Records contained in a dataset:
--
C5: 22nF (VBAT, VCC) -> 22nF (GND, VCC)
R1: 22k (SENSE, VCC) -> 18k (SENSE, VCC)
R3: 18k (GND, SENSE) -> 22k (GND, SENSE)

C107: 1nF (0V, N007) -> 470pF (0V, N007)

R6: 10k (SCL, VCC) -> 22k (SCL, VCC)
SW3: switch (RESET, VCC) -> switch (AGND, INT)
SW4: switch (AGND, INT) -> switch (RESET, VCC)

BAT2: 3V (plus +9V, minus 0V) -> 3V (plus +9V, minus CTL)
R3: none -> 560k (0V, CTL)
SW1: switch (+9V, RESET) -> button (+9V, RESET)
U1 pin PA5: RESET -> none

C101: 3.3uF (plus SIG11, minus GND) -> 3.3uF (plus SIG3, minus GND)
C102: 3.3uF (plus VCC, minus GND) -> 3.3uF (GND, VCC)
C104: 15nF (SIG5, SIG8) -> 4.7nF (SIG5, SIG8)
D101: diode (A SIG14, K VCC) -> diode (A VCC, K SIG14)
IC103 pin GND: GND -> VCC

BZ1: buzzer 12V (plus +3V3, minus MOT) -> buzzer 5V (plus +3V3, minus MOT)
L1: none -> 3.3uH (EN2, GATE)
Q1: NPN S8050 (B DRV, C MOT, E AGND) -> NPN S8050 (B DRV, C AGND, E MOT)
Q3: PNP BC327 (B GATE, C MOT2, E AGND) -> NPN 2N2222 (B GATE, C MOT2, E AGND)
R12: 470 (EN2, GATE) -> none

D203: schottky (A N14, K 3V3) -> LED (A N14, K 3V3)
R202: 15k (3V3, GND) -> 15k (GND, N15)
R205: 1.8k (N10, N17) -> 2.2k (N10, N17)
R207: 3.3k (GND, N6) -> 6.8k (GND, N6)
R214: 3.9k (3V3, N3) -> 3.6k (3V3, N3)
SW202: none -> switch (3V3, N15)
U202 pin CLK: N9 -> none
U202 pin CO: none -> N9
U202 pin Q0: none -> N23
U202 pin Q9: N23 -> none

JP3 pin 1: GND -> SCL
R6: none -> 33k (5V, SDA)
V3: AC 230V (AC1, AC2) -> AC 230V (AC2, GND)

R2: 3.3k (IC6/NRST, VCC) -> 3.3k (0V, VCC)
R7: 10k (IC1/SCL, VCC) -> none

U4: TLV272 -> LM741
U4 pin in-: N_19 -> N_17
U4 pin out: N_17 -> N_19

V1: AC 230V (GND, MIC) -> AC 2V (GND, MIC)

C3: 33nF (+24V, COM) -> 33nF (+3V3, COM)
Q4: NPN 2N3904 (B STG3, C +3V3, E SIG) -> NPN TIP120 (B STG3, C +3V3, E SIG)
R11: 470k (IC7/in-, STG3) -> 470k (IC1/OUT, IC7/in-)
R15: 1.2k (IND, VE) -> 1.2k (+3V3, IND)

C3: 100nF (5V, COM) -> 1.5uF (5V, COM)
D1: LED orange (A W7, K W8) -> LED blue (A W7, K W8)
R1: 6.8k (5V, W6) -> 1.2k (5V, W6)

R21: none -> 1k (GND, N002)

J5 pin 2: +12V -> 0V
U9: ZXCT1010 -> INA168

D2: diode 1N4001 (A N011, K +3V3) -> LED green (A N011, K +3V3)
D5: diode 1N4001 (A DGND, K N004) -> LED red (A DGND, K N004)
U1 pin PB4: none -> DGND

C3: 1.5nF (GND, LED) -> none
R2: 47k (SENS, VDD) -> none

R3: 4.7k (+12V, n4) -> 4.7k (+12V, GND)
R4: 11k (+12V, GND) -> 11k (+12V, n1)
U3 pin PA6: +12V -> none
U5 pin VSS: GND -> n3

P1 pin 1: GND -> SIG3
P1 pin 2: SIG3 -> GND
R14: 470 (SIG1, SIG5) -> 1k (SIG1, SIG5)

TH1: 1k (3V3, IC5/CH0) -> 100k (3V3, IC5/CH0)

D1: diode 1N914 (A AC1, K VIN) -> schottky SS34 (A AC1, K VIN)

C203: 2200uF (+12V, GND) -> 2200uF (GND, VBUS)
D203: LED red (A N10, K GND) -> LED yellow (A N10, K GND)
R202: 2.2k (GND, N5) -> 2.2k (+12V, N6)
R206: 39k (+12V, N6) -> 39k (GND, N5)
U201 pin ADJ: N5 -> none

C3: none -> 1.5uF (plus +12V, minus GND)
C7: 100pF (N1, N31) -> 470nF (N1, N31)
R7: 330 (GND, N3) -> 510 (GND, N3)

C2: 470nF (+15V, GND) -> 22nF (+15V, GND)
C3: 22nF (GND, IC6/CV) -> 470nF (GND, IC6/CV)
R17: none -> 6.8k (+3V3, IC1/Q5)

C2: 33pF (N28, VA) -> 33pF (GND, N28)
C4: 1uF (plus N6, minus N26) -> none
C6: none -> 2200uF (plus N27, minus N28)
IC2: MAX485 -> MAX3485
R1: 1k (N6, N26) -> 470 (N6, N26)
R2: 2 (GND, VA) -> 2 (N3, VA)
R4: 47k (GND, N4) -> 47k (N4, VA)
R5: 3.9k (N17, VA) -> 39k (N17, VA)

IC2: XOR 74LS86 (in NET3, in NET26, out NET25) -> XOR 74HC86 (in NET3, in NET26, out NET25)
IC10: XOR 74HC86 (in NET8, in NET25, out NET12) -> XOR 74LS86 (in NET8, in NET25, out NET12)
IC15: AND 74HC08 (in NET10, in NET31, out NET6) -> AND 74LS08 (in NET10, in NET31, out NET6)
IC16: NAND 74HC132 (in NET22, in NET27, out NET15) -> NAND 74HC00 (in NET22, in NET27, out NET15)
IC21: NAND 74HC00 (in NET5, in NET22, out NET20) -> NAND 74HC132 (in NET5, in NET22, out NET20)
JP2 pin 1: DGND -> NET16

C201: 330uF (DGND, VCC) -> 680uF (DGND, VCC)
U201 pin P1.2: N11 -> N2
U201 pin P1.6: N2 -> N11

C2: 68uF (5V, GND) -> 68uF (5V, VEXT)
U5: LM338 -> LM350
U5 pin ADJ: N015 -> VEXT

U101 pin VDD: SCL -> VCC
--
**YOUR INSTRUCTIONS**
Having read the entries, output all of them verbatim.

**EXERCISE ANSWER**
C5: 22nF (VBAT, VCC) -> 22nF (GND, VCC)
R1: 22k (SENSE, VCC) -> 18k (SENSE, VCC)
R3: 18k (GND, SENSE) -> 22k (GND, SENSE)

C107: 1nF (0V, N007) -> 470pF (0V, N007)

R6: 10k (SCL, VCC) -> 22k (SCL, VCC)
SW3: switch (RESET, VCC) -> switch (AGND, INT)
SW4: switch (AGND, INT) -> switch (RESET, VCC)

BAT2: 3V (plus +9V, minus 0V) -> 3V (plus +9V, minus CTL)
R3: none -> 560k (0V, CTL)
SW1: switch (+9V, RESET) -> button (+9V, RESET)
U1 pin PA5: RESET -> none

C101: 3.3uF (plus SIG11, minus GND) -> 3.3uF (plus SIG3, minus GND)
C102: 3.3uF (plus VCC, minus GND) -> 3.3uF (GND, VCC)
C104: 15nF (SIG5, SIG8) -> 4.7nF (SIG5, SIG8)
D101: diode (A SIG14, K VCC) -> diode (A VCC, K SIG14)
IC103 pin GND: GND -> VCC

BZ1: buzzer 12V (plus +3V3, minus MOT) -> buzzer 5V (plus +3V3, minus MOT)
L1: none -> 3.3uH (EN2, GATE)
Q1: NPN S8050 (B DRV, C MOT, E AGND) -> NPN S8050 (B DRV, C AGND, E MOT)
Q3: PNP BC327 (B GATE, C MOT2, E AGND) -> NPN 2N2222 (B GATE, C MOT2, E AGND)
R12: 470 (EN2, GATE) -> none

D203: schottky (A N14, K 3V3) -> LED (A N14, K 3V3)
R202: 15k (3V3, GND) -> 15k (GND, N15)
R205: 1.8k (N10, N17) -> 2.2k (N10, N17)
R207: 3.3k (GND, N6) -> 6.8k (GND, N6)
R214: 3.9k (3V3, N3) -> 3.6k (3V3, N3)
SW202: none -> switch (3V3, N15)
U202 pin CLK: N9 -> none
U202 pin CO: none -> N9
U202 pin Q0: none -> N23
U202 pin Q9: N23 -> none

JP3 pin 1: GND -> SCL
R6: none -> 33k (5V, SDA)
V3: AC 230V (AC1, AC2) -> AC 230V (AC2, GND)

R2: 3.3k (IC6/NRST, VCC) -> 3.3k (0V, VCC)
R7: 10k (IC1/SCL, VCC) -> none

U4: TLV272 -> LM741
U4 pin in-: N_19 -> N_17
U4 pin out: N_17 -> N_19

V1: AC 230V (GND, MIC) -> AC 2V (GND, MIC)

C3: 33nF (+24V, COM) -> 33nF (+3V3, COM)
Q4: NPN 2N3904 (B STG3, C +3V3, E SIG) -> NPN TIP120 (B STG3, C +3V3, E SIG)
R11: 470k (IC7/in-, STG3) -> 470k (IC1/OUT, IC7/in-)
R15: 1.2k (IND, VE) -> 1.2k (+3V3, IND)

C3: 100nF (5V, COM) -> 1.5uF (5V, COM)
D1: LED orange (A W7, K W8) -> LED blue (A W7, K W8)
R1: 6.8k (5V, W6) -> 1.2k (5V, W6)

R21: none -> 1k (GND, N002)

J5 pin 2: +12V -> 0V
U9: ZXCT1010 -> INA168

D2: diode 1N4001 (A N011, K +3V3) -> LED green (A N011, K +3V3)
D5: diode 1N4001 (A DGND, K N004) -> LED red (A DGND, K N004)
U1 pin PB4: none -> DGND

C3: 1.5nF (GND, LED) -> none
R2: 47k (SENS, VDD) -> none

R3: 4.7k (+12V, n4) -> 4.7k (+12V, GND)
R4: 11k (+12V, GND) -> 11k (+12V, n1)
U3 pin PA6: +12V -> none
U5 pin VSS: GND -> n3

P1 pin 1: GND -> SIG3
P1 pin 2: SIG3 -> GND
R14: 470 (SIG1, SIG5) -> 1k (SIG1, SIG5)

TH1: 1k (3V3, IC5/CH0) -> 100k (3V3, IC5/CH0)

D1: diode 1N914 (A AC1, K VIN) -> schottky SS34 (A AC1, K VIN)

C203: 2200uF (+12V, GND) -> 2200uF (GND, VBUS)
D203: LED red (A N10, K GND) -> LED yellow (A N10, K GND)
R202: 2.2k (GND, N5) -> 2.2k (+12V, N6)
R206: 39k (+12V, N6) -> 39k (GND, N5)
U201 pin ADJ: N5 -> none

C3: none -> 1.5uF (plus +12V, minus GND)
C7: 100pF (N1, N31) -> 470nF (N1, N31)
R7: 330 (GND, N3) -> 510 (GND, N3)

C2: 470nF (+15V, GND) -> 22nF (+15V, GND)
C3: 22nF (GND, IC6/CV) -> 470nF (GND, IC6/CV)
R17: none -> 6.8k (+3V3, IC1/Q5)

C2: 33pF (N28, VA) -> 33pF (GND, N28)
C4: 1uF (plus N6, minus N26) -> none
C6: none -> 2200uF (plus N27, minus N28)
IC2: MAX485 -> MAX3485
R1: 1k (N6, N26) -> 470 (N6, N26)
R2: 2 (GND, VA) -> 2 (N3, VA)
R4: 47k (GND, N4) -> 47k (N4, VA)
R5: 3.9k (N17, VA) -> 39k (N17, VA)

IC2: XOR 74LS86 (in NET3, in NET26, out NET25) -> XOR 74HC86 (in NET3, in NET26, out NET25)
IC10: XOR 74HC86 (in NET8, in NET25, out NET12) -> XOR 74LS86 (in NET8, in NET25, out NET12)
IC15: AND 74HC08 (in NET10, in NET31, out NET6) -> AND 74LS08 (in NET10, in NET31, out NET6)
IC16: NAND 74HC132 (in NET22, in NET27, out NET15) -> NAND 74HC00 (in NET22, in NET27, out NET15)
IC21: NAND 74HC00 (in NET5, in NET22, out NET20) -> NAND 74HC132 (in NET5, in NET22, out NET20)
JP2 pin 1: DGND -> NET16

C201: 330uF (DGND, VCC) -> 680uF (DGND, VCC)
U201 pin P1.2: N11 -> N2
U201 pin P1.6: N2 -> N11

C2: 68uF (5V, GND) -> 68uF (5V, VEXT)
U5: LM338 -> LM350
U5 pin ADJ: N015 -> VEXT

U101 pin VDD: SCL -> VCC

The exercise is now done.